Task prompt: Take the data below and copy exactly the lines starting at the one with "relocated | mosovin" and finishing at the one with "relocated | vinonodil", both included.

Information:

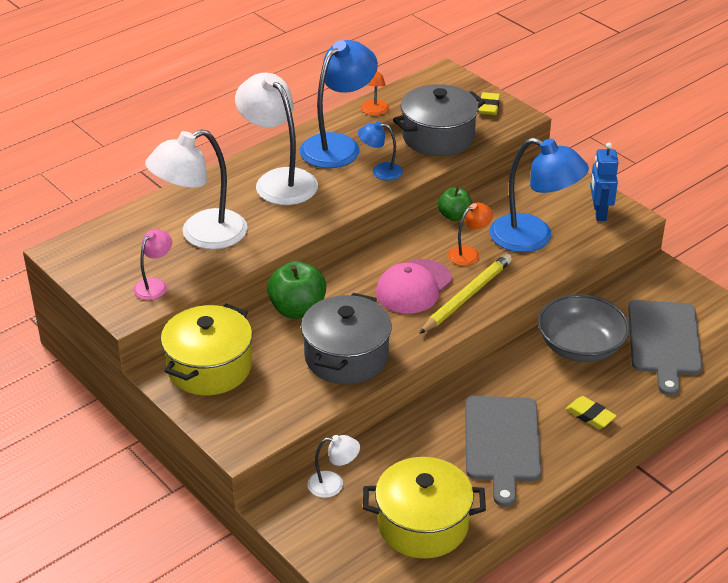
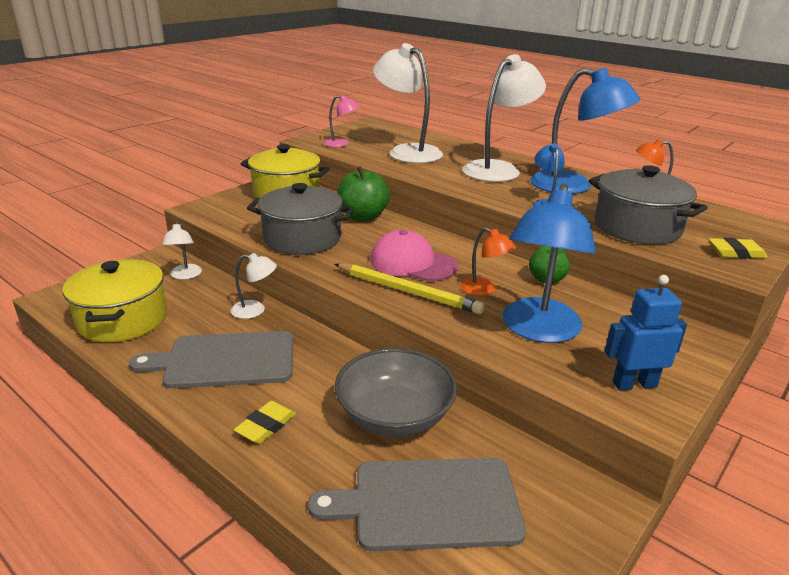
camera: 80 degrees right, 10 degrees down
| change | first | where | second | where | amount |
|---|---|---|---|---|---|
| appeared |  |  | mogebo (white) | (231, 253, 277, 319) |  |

* * *

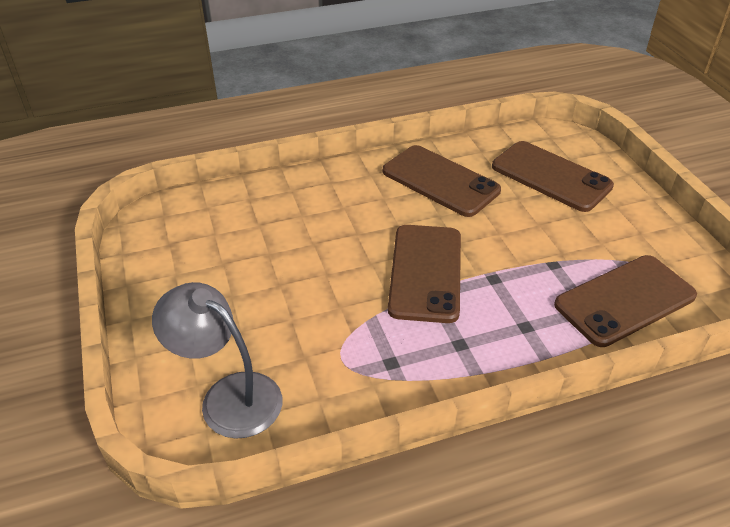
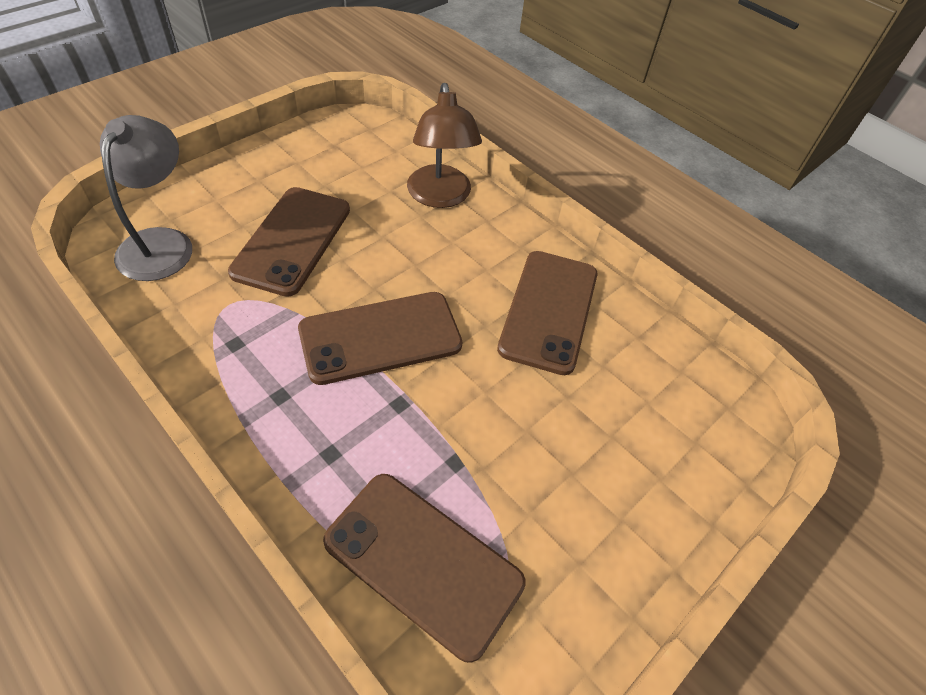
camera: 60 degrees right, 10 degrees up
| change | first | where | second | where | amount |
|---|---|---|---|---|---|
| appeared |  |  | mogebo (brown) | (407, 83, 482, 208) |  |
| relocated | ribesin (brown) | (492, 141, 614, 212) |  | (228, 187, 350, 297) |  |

--

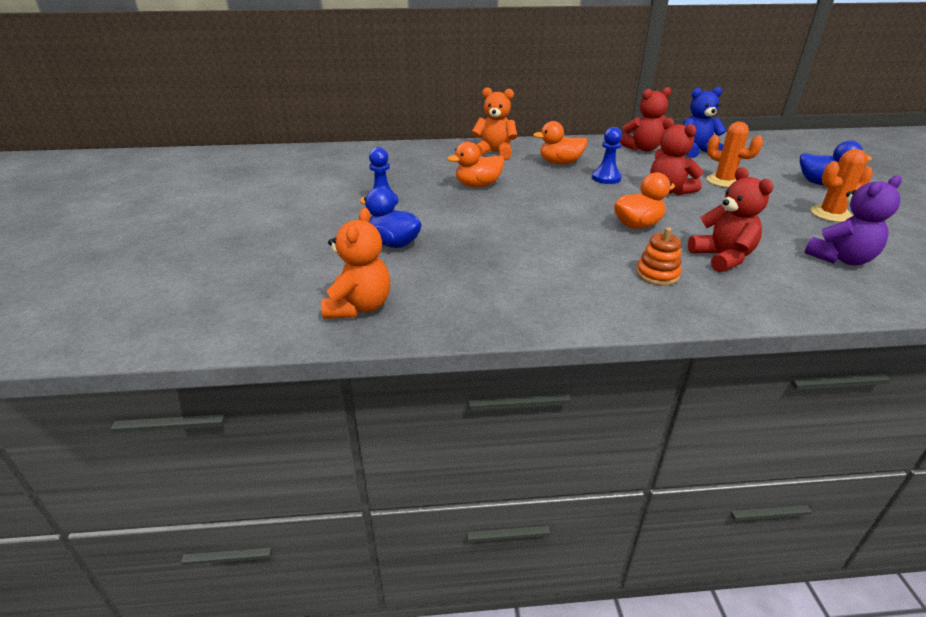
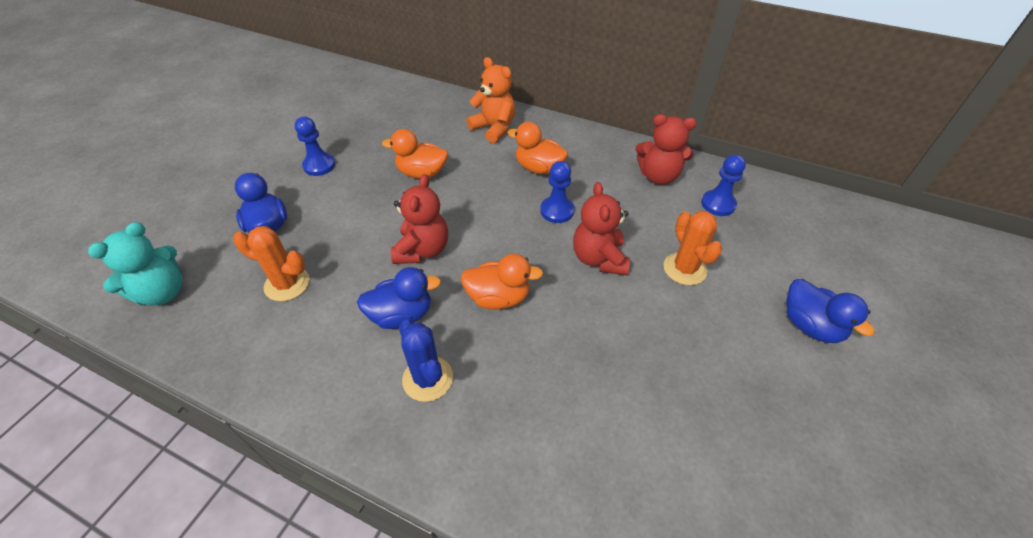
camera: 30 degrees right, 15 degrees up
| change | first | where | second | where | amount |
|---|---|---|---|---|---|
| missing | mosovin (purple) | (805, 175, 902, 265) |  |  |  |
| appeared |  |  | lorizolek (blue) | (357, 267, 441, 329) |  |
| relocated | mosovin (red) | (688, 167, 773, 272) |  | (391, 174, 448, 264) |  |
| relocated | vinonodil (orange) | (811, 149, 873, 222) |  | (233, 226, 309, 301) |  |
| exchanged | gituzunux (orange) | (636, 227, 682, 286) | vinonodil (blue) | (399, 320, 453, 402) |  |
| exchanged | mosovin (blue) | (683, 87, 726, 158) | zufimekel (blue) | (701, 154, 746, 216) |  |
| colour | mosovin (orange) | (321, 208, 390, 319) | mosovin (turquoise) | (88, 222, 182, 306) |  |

Response:
| relocated | mosovin (red) | (688, 167, 773, 272) |  | (391, 174, 448, 264) |  |
| relocated | vinonodil (orange) | (811, 149, 873, 222) |  | (233, 226, 309, 301) |  |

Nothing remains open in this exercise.